#### Task requirements
Copy out the data below from the line containing "purple L-shape: (173, 594)" to the line containing "orange rectangle: (71, 285)", both lines included, with all images left out.

(Extracted data entries)
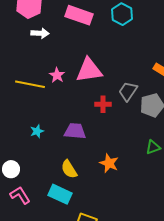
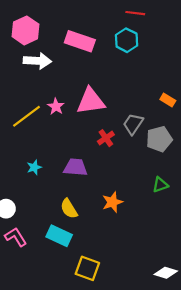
white arrow: (40, 33) -> (37, 61), size x1.4
yellow line: (30, 84) -> (27, 116), turned -48
red cross: (103, 104) -> (106, 138), turned -35
orange star: (109, 163) -> (112, 202), turned 30

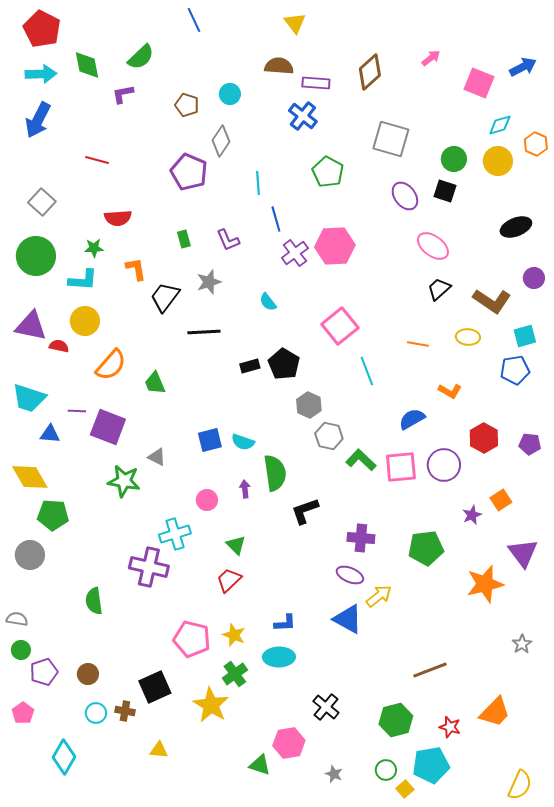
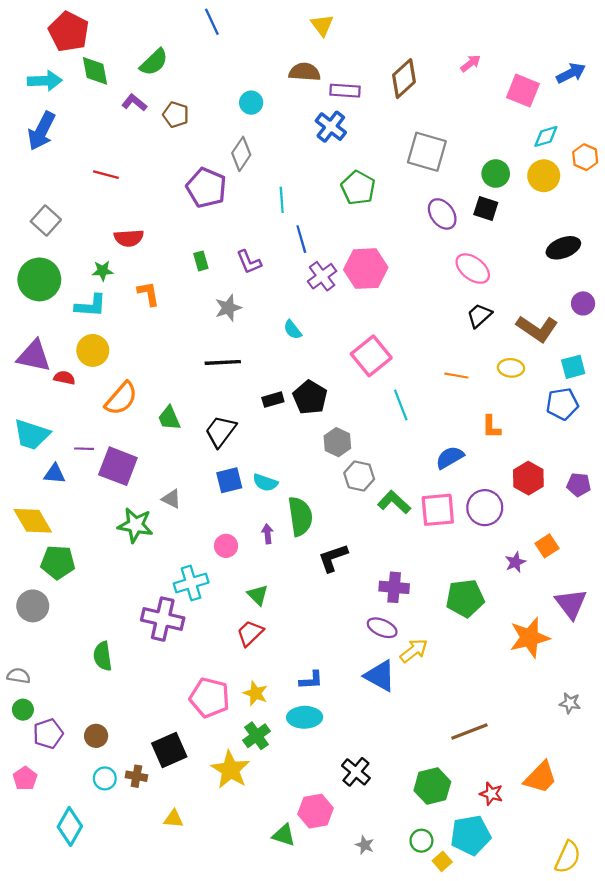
red pentagon: (42, 29) -> (69, 32), moved
purple L-shape: (123, 94) -> (134, 103), turned 50
brown pentagon: (187, 105) -> (176, 115), moved
black trapezoid: (165, 297) -> (221, 431), moved
orange L-shape: (450, 391) -> (491, 427), turned 60
gray star: (522, 644) -> (570, 703), turned -30

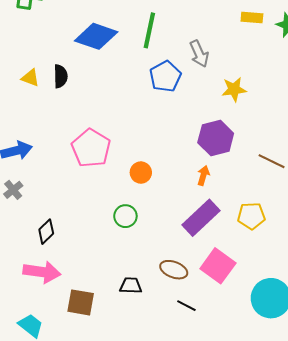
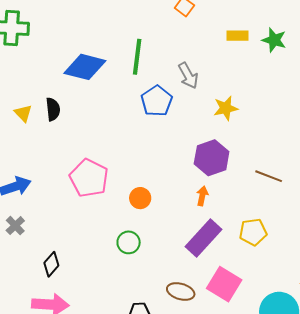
yellow triangle: (30, 78) -> (23, 113), turned 30

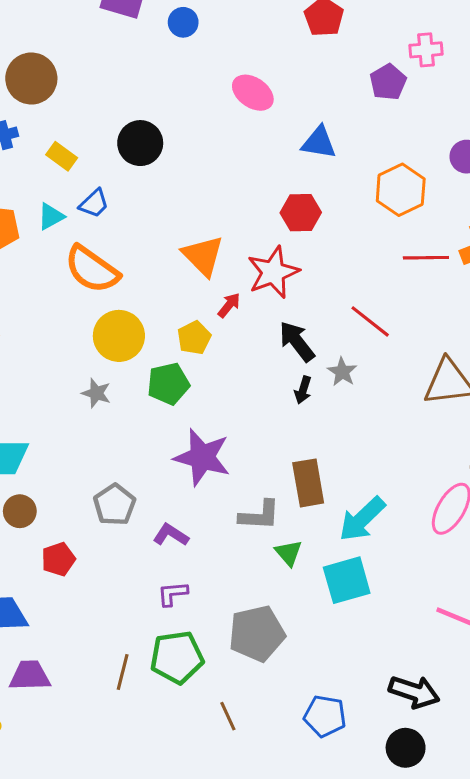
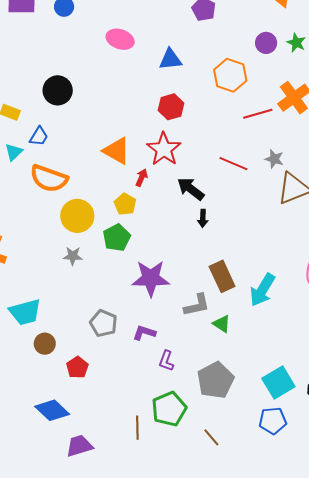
gray star: (342, 372) -> (274, 159), moved
cyan square: (347, 580) -> (278, 383), moved
purple L-shape: (173, 594) -> (166, 361), moved, turned -50

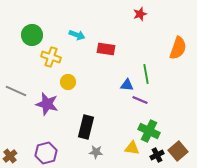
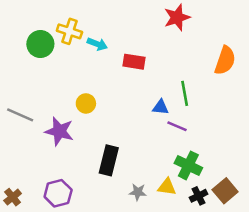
red star: (140, 14) -> (177, 17), size x1.5
yellow cross: (51, 57) -> (69, 31), moved
gray star: (96, 152) -> (138, 192), moved

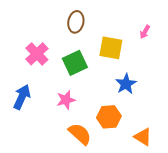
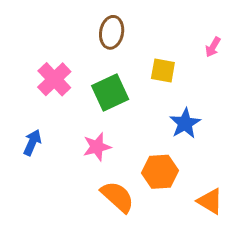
yellow square: (111, 48) -> (163, 70), size x0.7
blue arrow: (22, 97) -> (32, 142), size x0.7

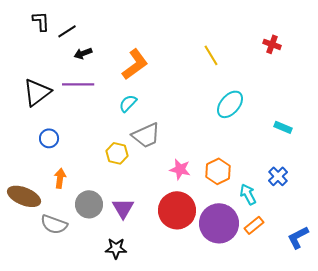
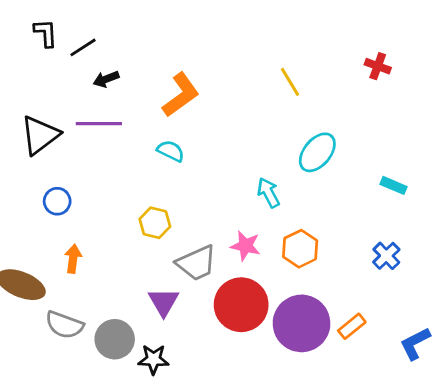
cyan semicircle: (128, 103) -> (171, 151), turned 72
gray trapezoid: (146, 135) -> (197, 263), moved
cyan arrow: (248, 194) -> (268, 193), moved
gray circle: (89, 204) -> (115, 339), moved

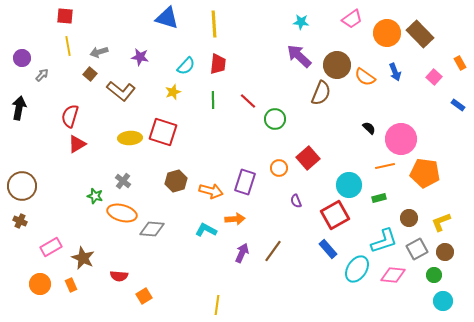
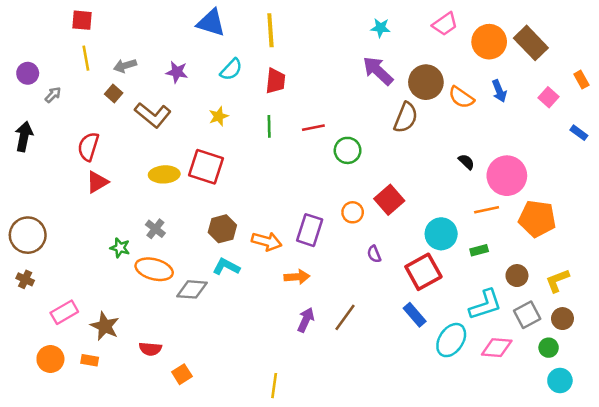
cyan semicircle: (186, 66) -> (231, 69), moved
red line: (248, 101) -> (313, 128), turned -54
cyan L-shape: (206, 230) -> (226, 267), moved
orange rectangle: (71, 285) -> (90, 360), turned -56

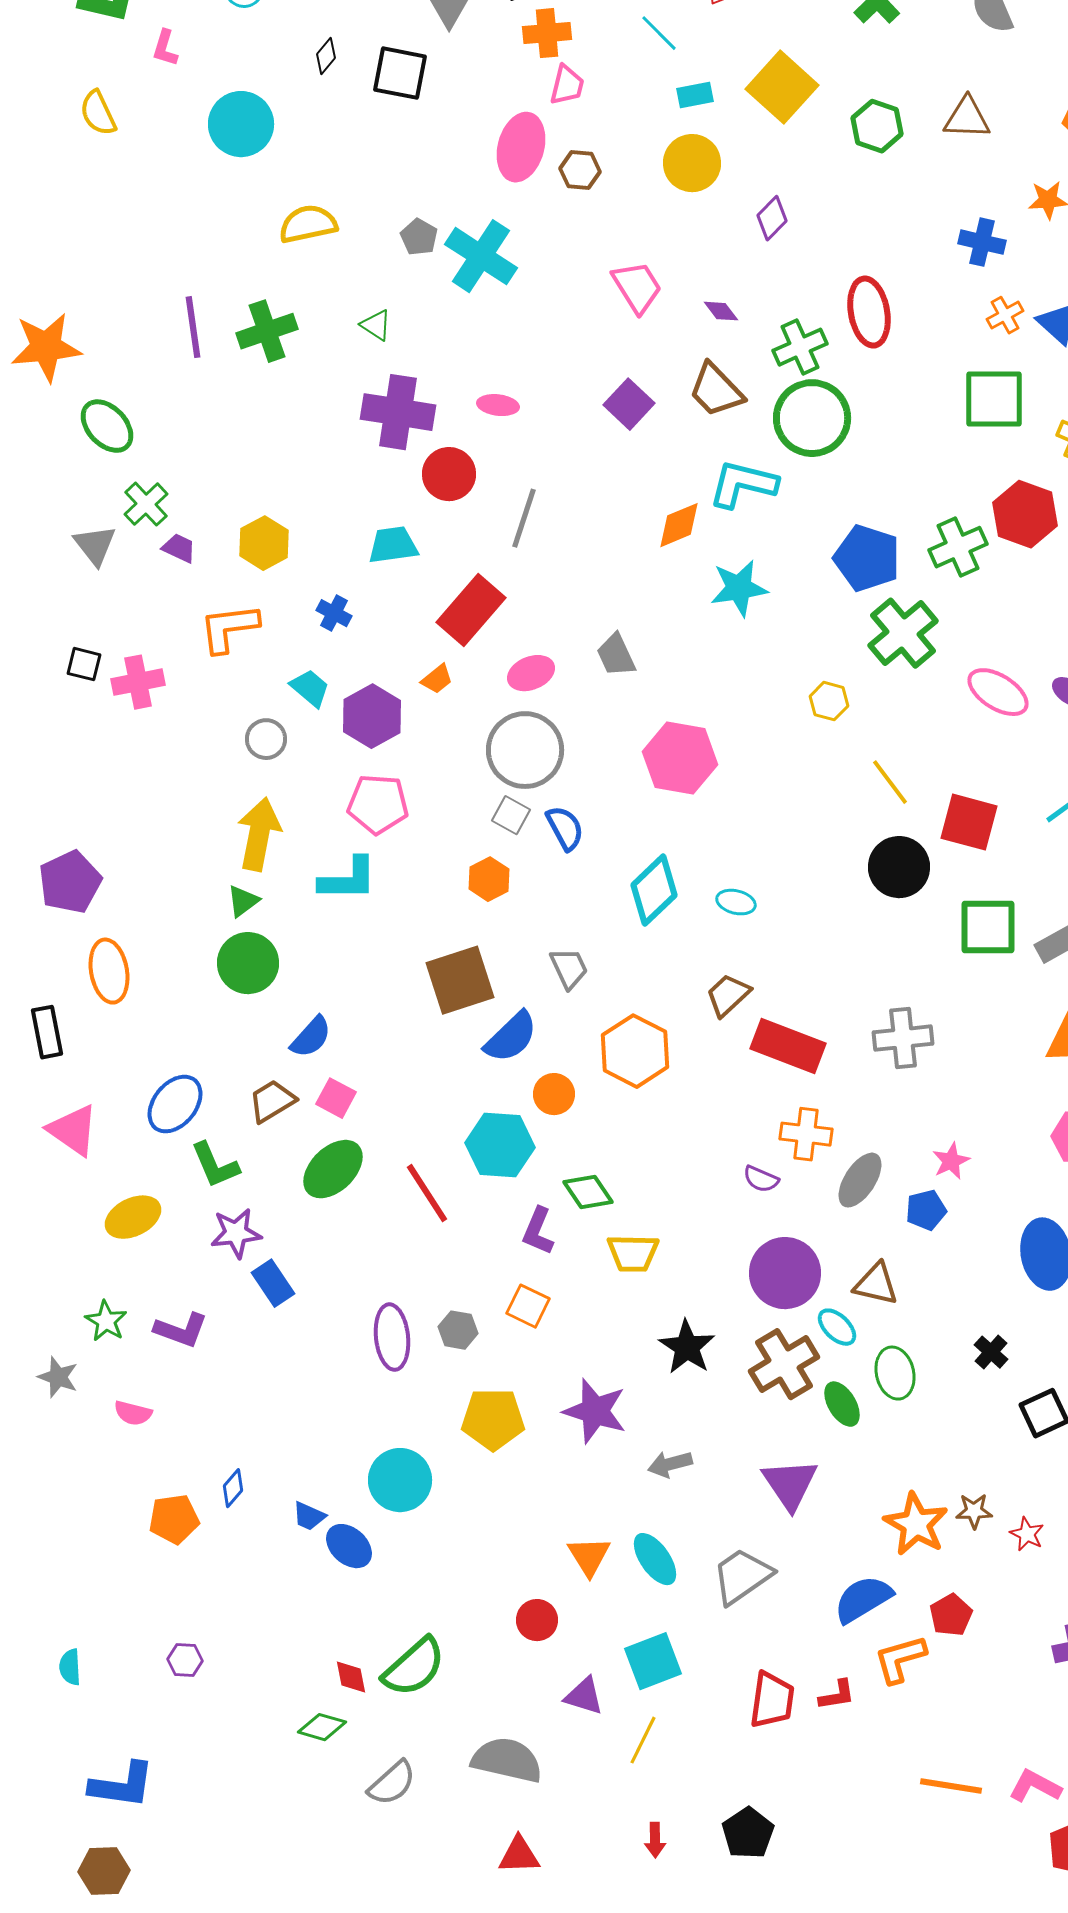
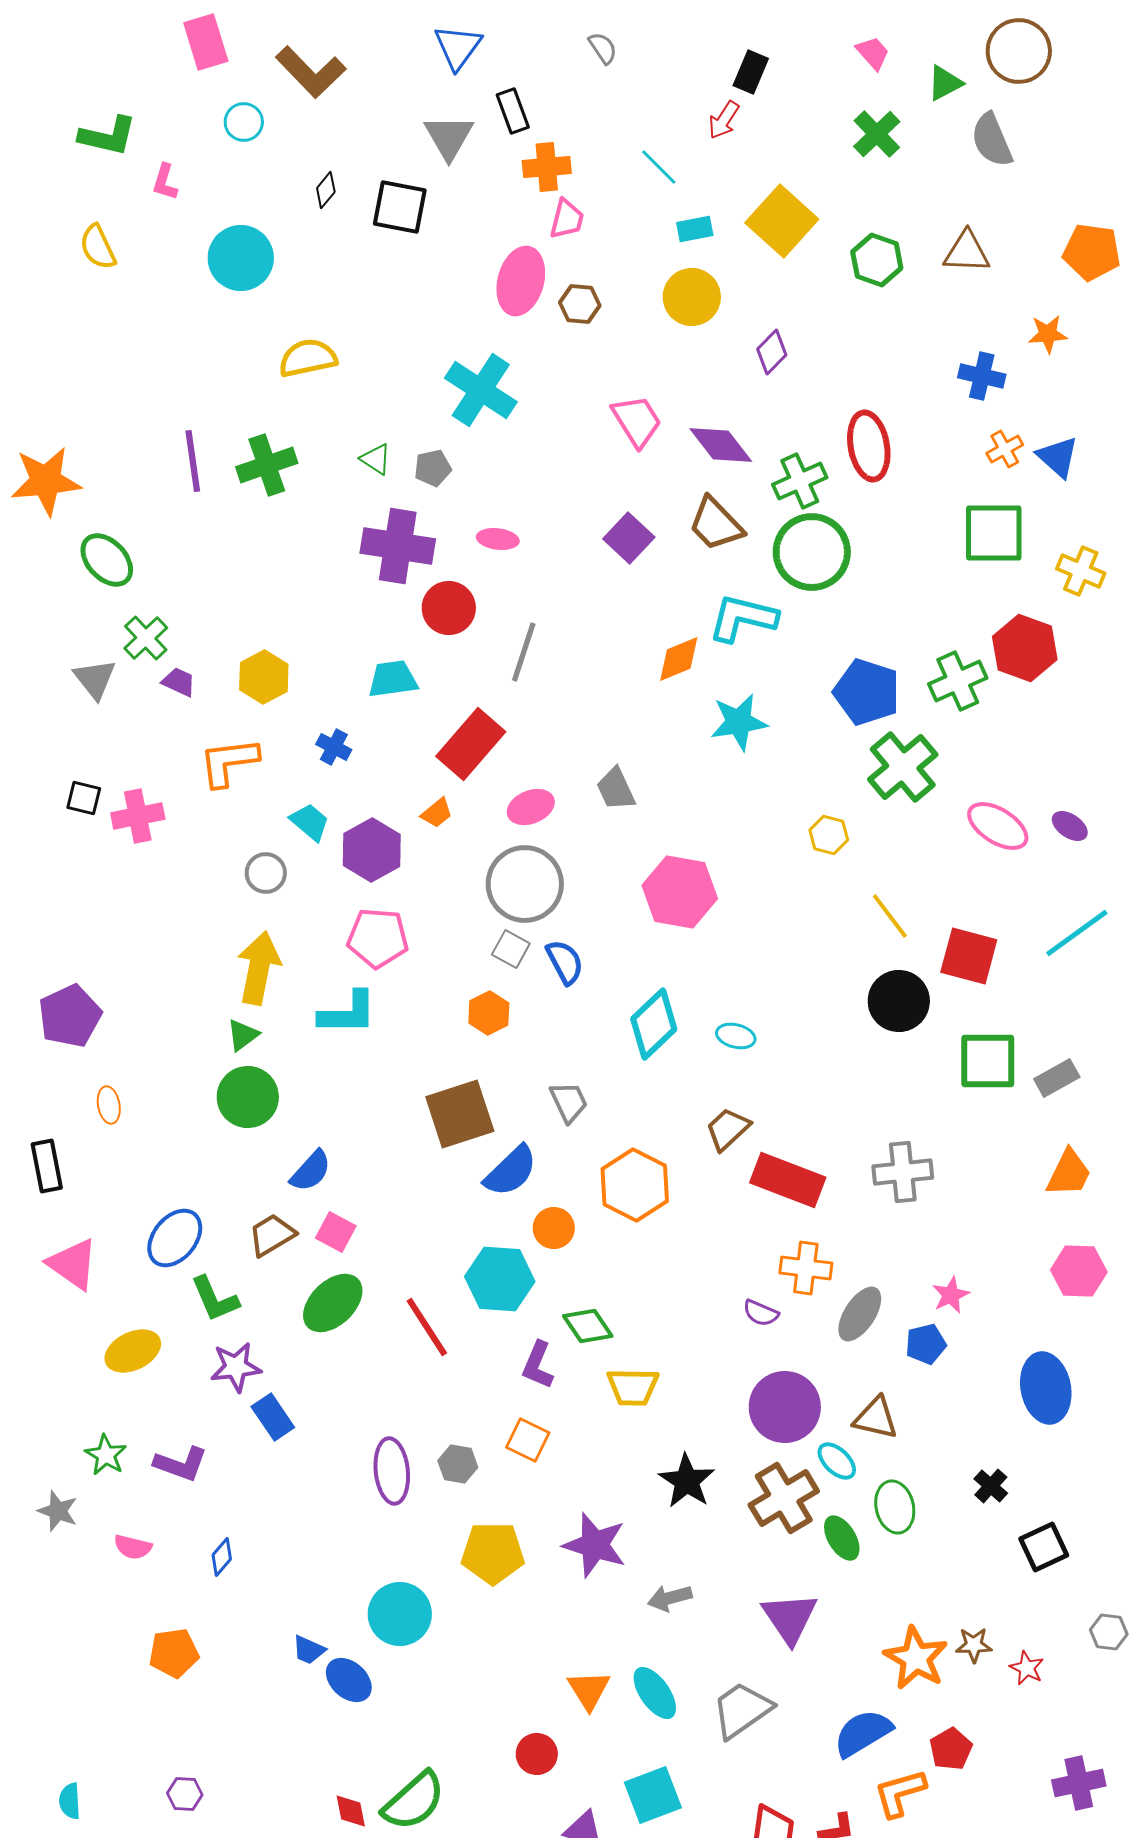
gray pentagon: (419, 237) -> (433, 468), moved, turned 30
purple diamond: (721, 311) -> (721, 445), size x1.8
orange ellipse: (109, 971) -> (109, 1105), size x0.6
blue diamond: (233, 1488) -> (222, 1557), moved

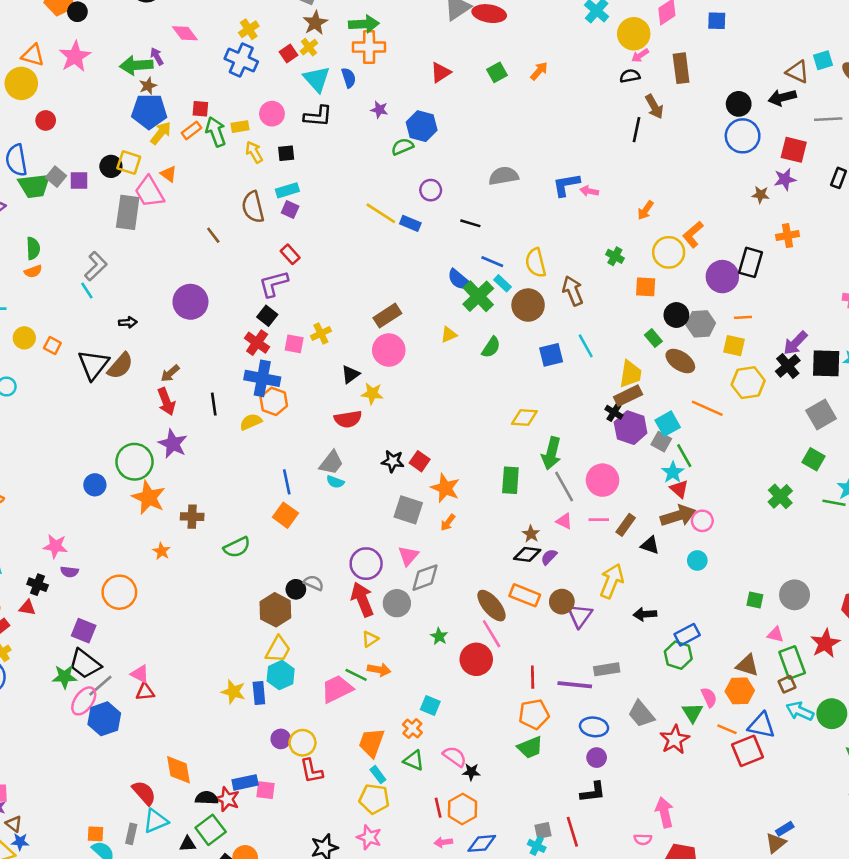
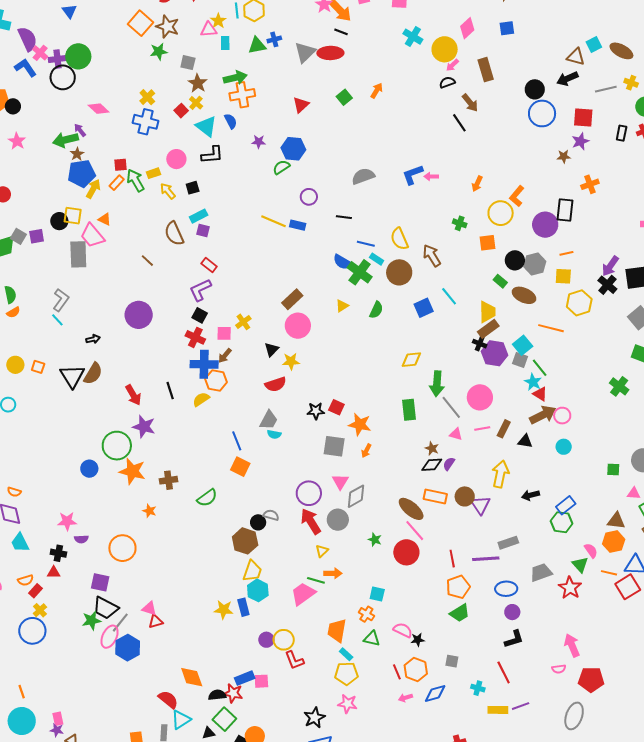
pink star: (75, 56) -> (17, 141), size x0.7
black line: (636, 130) -> (459, 123), turned -36
brown arrow: (170, 373) -> (225, 356), moved
gray trapezoid: (641, 714) -> (541, 573), turned 120
gray square: (543, 831) -> (452, 661), moved, turned 32

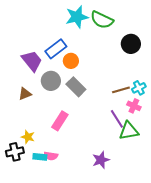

#### Task answer
purple L-shape: (173, 594) -> (166, 361), moved, turned -50

red star: (140, 14) -> (177, 17), size x1.5
yellow cross: (51, 57) -> (69, 31), moved
gray star: (96, 152) -> (138, 192), moved

yellow square: (111, 48) -> (163, 70), size x0.7
blue arrow: (22, 97) -> (32, 142), size x0.7

cyan semicircle: (128, 103) -> (171, 151), turned 72
gray trapezoid: (146, 135) -> (197, 263), moved
cyan arrow: (248, 194) -> (268, 193), moved
gray circle: (89, 204) -> (115, 339), moved

cyan semicircle: (186, 66) -> (231, 69), moved
red line: (248, 101) -> (313, 128), turned -54
cyan L-shape: (206, 230) -> (226, 267), moved
orange rectangle: (71, 285) -> (90, 360), turned -56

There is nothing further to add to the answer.